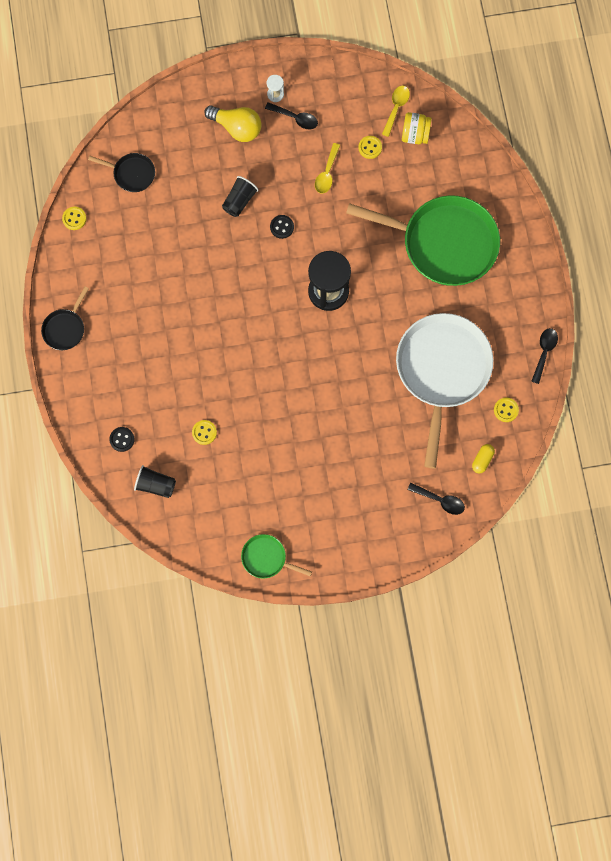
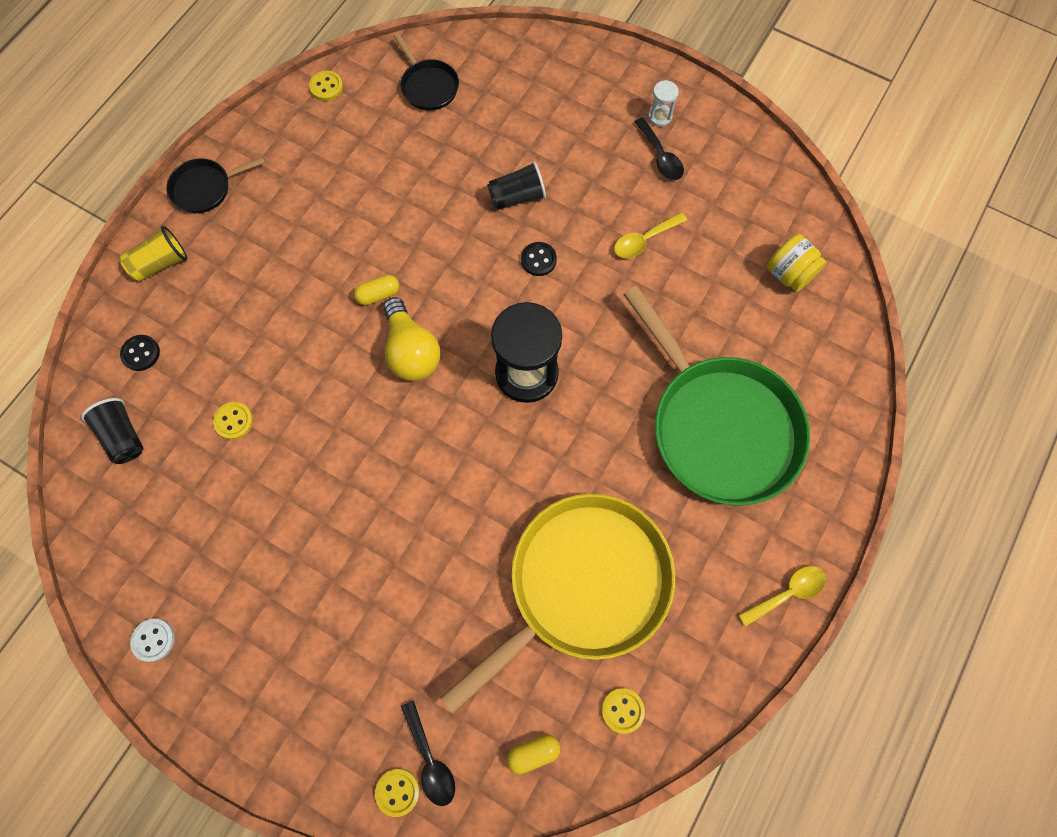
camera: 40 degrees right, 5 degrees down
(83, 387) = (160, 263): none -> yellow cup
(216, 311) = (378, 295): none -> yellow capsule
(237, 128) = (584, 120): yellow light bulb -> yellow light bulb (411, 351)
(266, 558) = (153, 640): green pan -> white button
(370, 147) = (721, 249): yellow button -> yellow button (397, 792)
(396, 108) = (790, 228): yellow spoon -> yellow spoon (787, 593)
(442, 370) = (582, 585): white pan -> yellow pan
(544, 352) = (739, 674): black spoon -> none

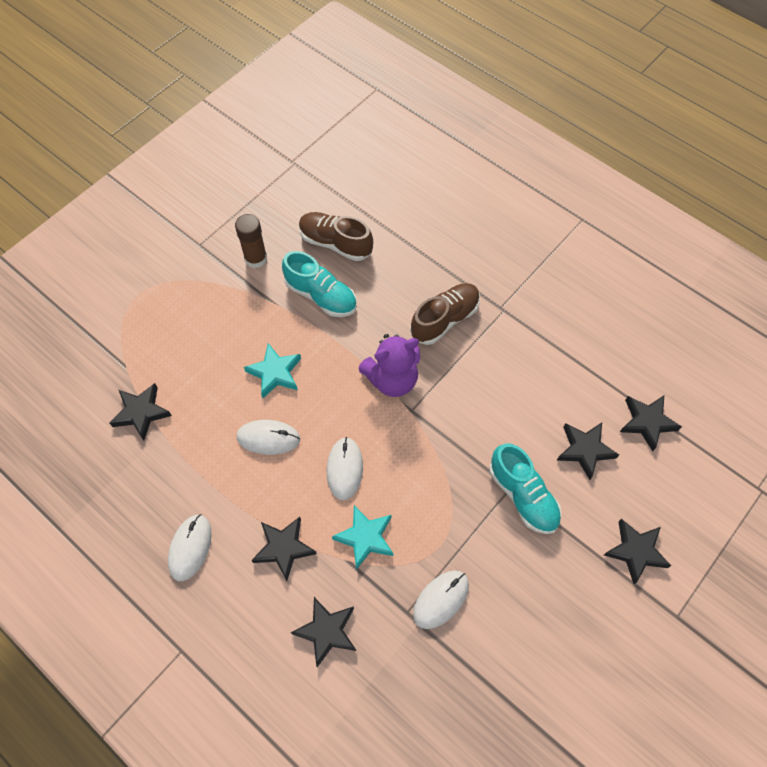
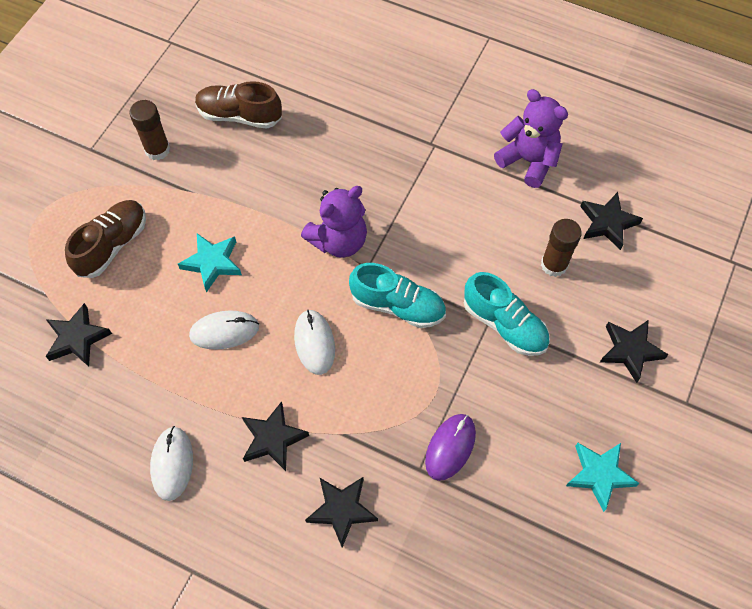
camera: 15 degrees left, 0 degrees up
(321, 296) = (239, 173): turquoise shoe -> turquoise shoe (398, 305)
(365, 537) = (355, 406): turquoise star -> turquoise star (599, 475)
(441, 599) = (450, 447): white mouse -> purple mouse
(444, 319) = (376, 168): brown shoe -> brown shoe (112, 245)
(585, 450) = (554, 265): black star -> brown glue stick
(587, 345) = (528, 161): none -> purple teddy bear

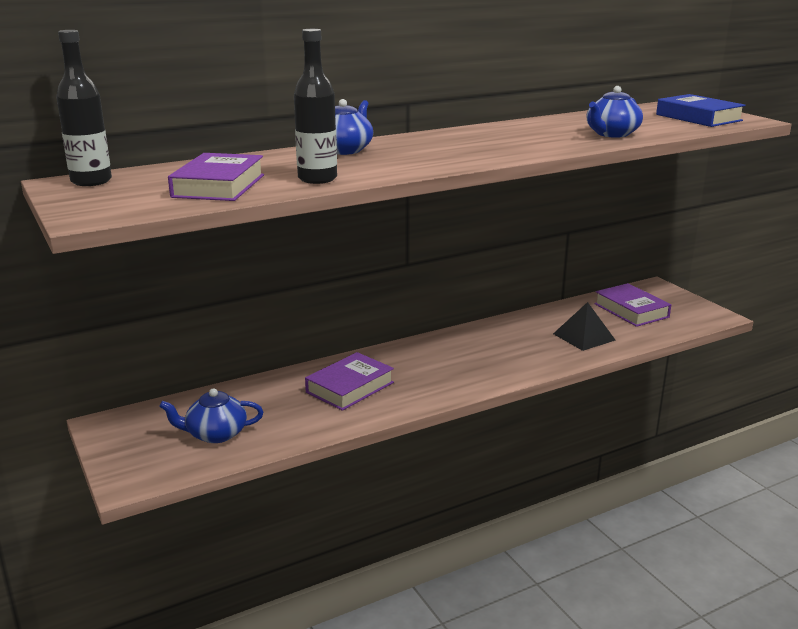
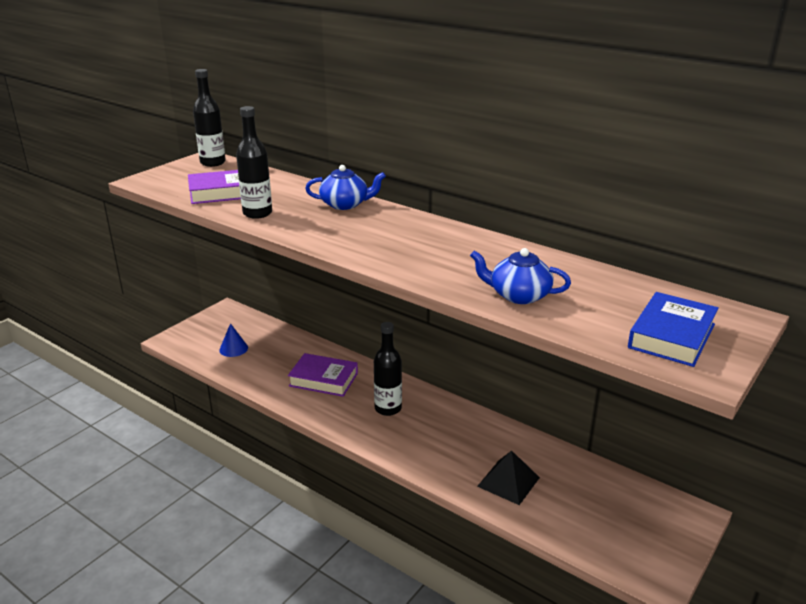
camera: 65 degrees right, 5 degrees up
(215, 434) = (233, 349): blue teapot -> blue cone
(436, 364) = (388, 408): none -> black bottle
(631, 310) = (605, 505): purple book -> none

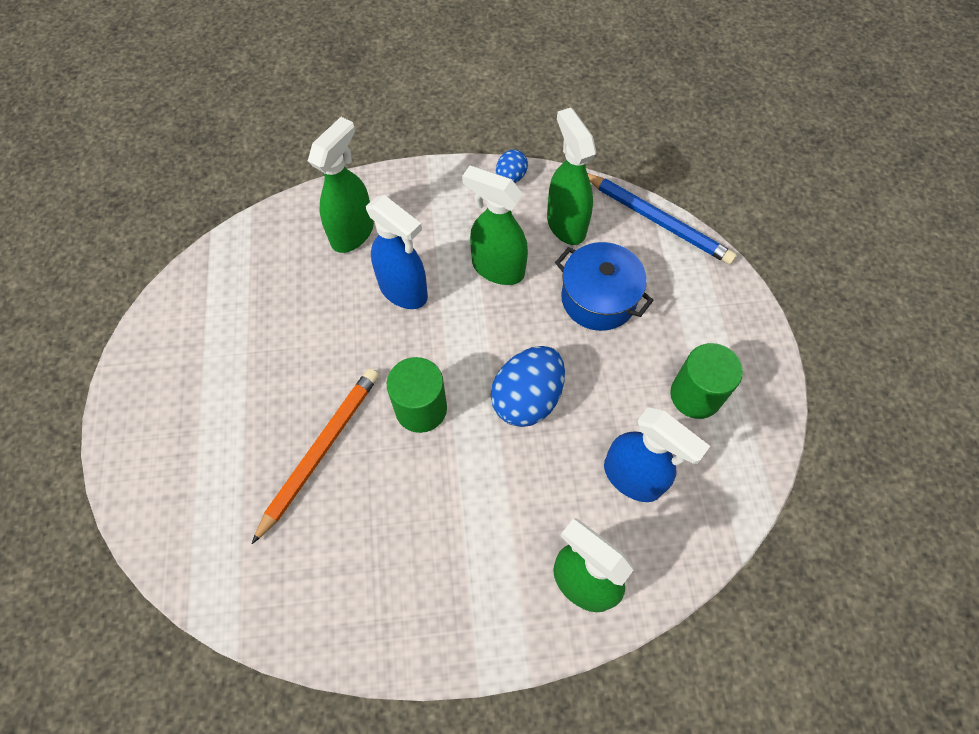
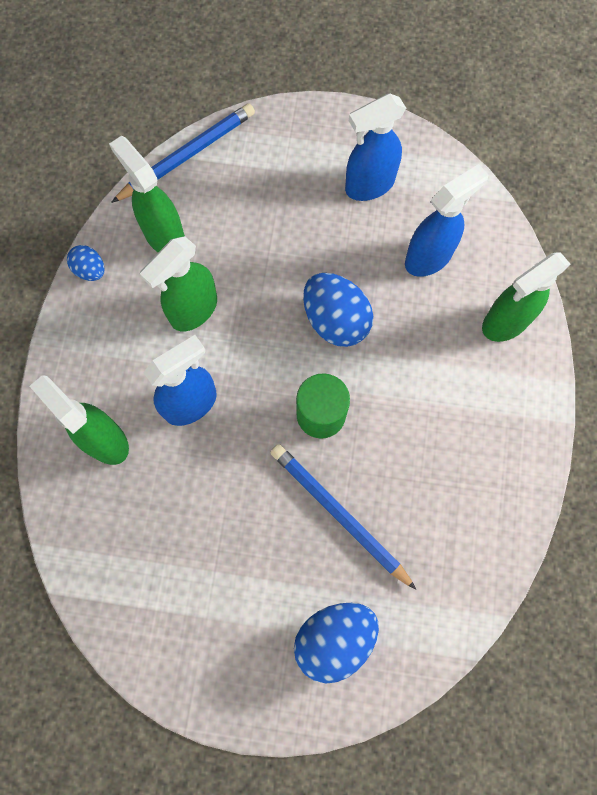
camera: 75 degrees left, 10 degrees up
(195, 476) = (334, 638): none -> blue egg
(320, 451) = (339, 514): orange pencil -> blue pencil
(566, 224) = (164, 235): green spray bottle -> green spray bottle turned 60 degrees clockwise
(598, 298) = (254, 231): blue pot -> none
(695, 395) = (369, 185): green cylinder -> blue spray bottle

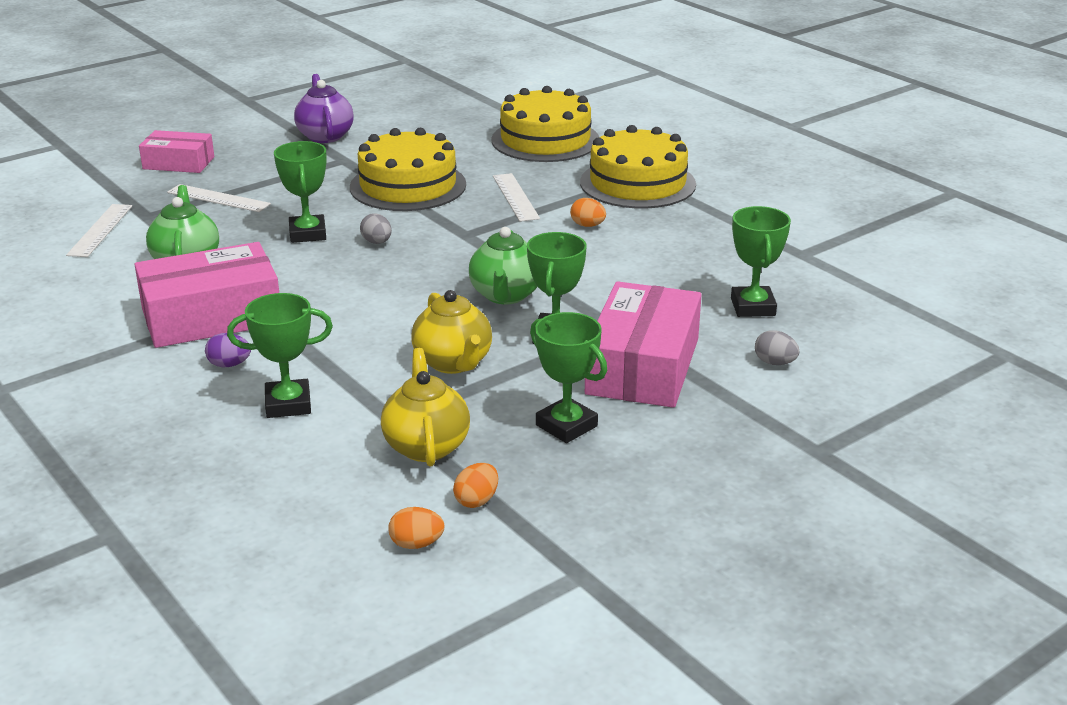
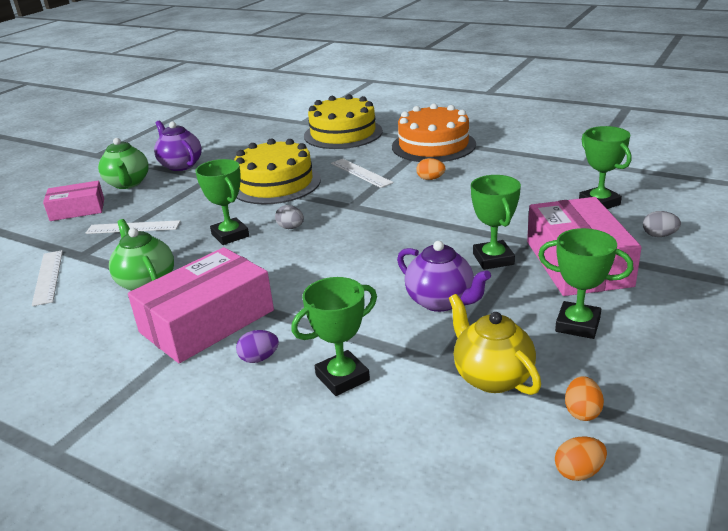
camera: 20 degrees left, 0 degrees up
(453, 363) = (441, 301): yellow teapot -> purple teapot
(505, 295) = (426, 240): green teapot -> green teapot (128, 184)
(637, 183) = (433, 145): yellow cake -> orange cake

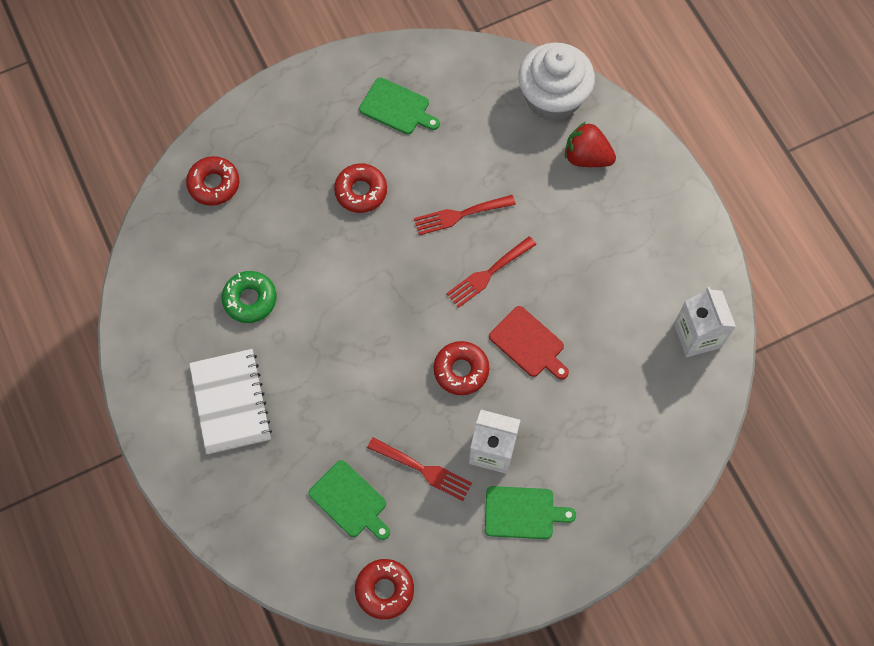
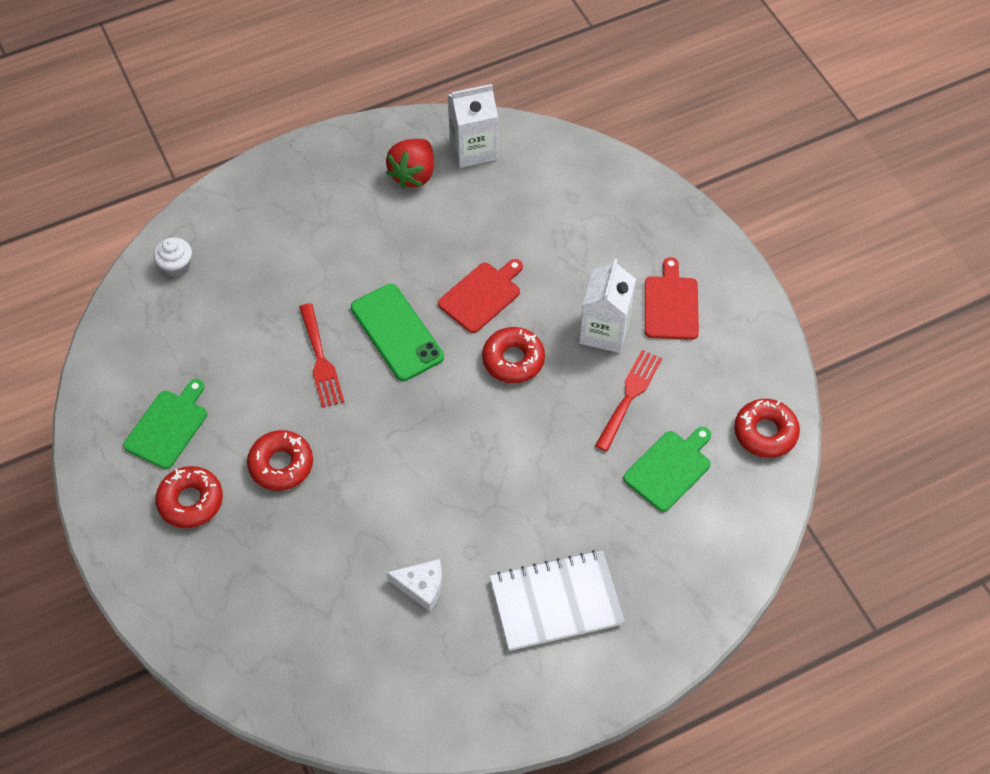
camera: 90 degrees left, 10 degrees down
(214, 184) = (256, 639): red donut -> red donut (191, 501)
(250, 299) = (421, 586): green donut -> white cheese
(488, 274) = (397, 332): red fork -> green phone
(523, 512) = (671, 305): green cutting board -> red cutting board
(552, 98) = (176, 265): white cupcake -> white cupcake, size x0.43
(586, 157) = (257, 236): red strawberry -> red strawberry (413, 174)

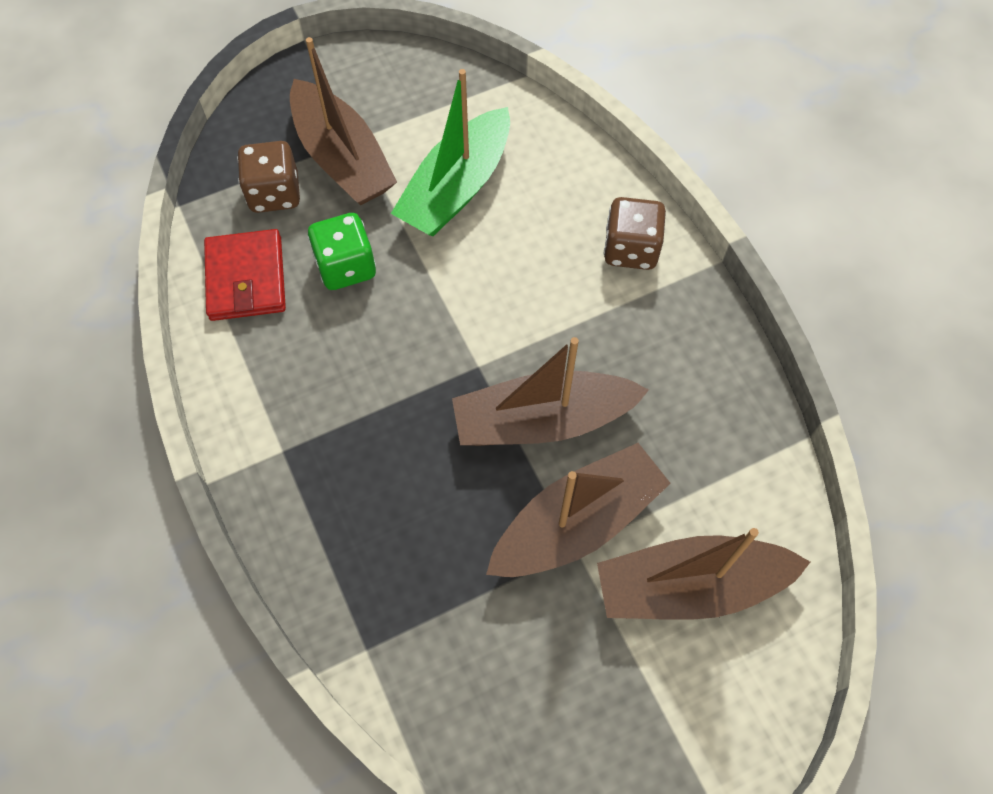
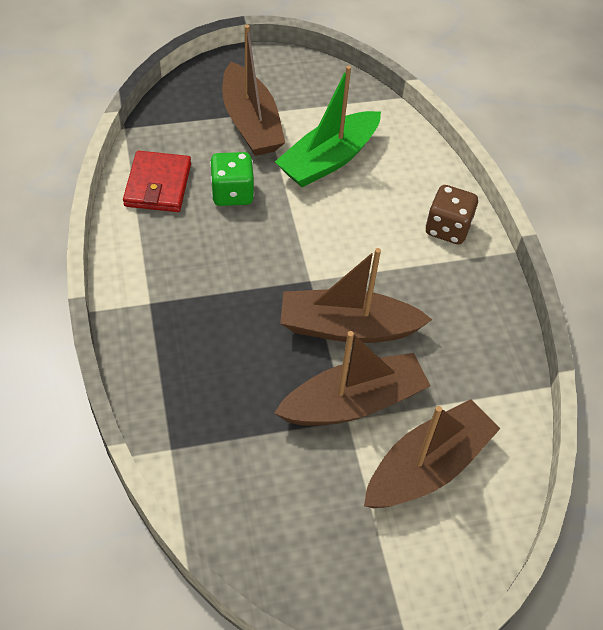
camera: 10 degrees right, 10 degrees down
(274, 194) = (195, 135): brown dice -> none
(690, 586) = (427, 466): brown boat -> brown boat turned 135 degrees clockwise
● ● ● ●
In the reply, each line of the data must appear exactly as written, and no picture may appear.

camera: 40 degrees right, 5 degrees down
(83, 387) = (160, 263): none -> yellow cup
(216, 311) = (378, 295): none -> yellow capsule
(237, 128) = (584, 120): yellow light bulb -> yellow light bulb (411, 351)
(266, 558) = (153, 640): green pan -> white button
(370, 147) = (721, 249): yellow button -> yellow button (397, 792)
(396, 108) = (790, 228): yellow spoon -> yellow spoon (787, 593)
(442, 370) = (582, 585): white pan -> yellow pan
(544, 352) = (739, 674): black spoon -> none

camera: 15 degrees left, 0 degrees up
(321, 296) = (239, 173): turquoise shoe -> turquoise shoe (398, 305)
(365, 537) = (355, 406): turquoise star -> turquoise star (599, 475)
(441, 599) = (450, 447): white mouse -> purple mouse
(444, 319) = (376, 168): brown shoe -> brown shoe (112, 245)
(585, 450) = (554, 265): black star -> brown glue stick
(587, 345) = (528, 161): none -> purple teddy bear

camera: 65 degrees right, 5 degrees up
(215, 434) = (233, 349): blue teapot -> blue cone
(436, 364) = (388, 408): none -> black bottle
(631, 310) = (605, 505): purple book -> none

camera: 75 degrees left, 10 degrees up
(195, 476) = (334, 638): none -> blue egg
(320, 451) = (339, 514): orange pencil -> blue pencil
(566, 224) = (164, 235): green spray bottle -> green spray bottle turned 60 degrees clockwise
(598, 298) = (254, 231): blue pot -> none
(695, 395) = (369, 185): green cylinder -> blue spray bottle

camera: 20 degrees left, 0 degrees up
(453, 363) = (441, 301): yellow teapot -> purple teapot
(505, 295) = (426, 240): green teapot -> green teapot (128, 184)
(637, 183) = (433, 145): yellow cake -> orange cake

camera: 90 degrees left, 10 degrees down
(214, 184) = (256, 639): red donut -> red donut (191, 501)
(250, 299) = (421, 586): green donut -> white cheese
(488, 274) = (397, 332): red fork -> green phone
(523, 512) = (671, 305): green cutting board -> red cutting board
(552, 98) = (176, 265): white cupcake -> white cupcake, size x0.43
(586, 157) = (257, 236): red strawberry -> red strawberry (413, 174)

camera: 10 degrees right, 10 degrees down
(274, 194) = (195, 135): brown dice -> none
(690, 586) = (427, 466): brown boat -> brown boat turned 135 degrees clockwise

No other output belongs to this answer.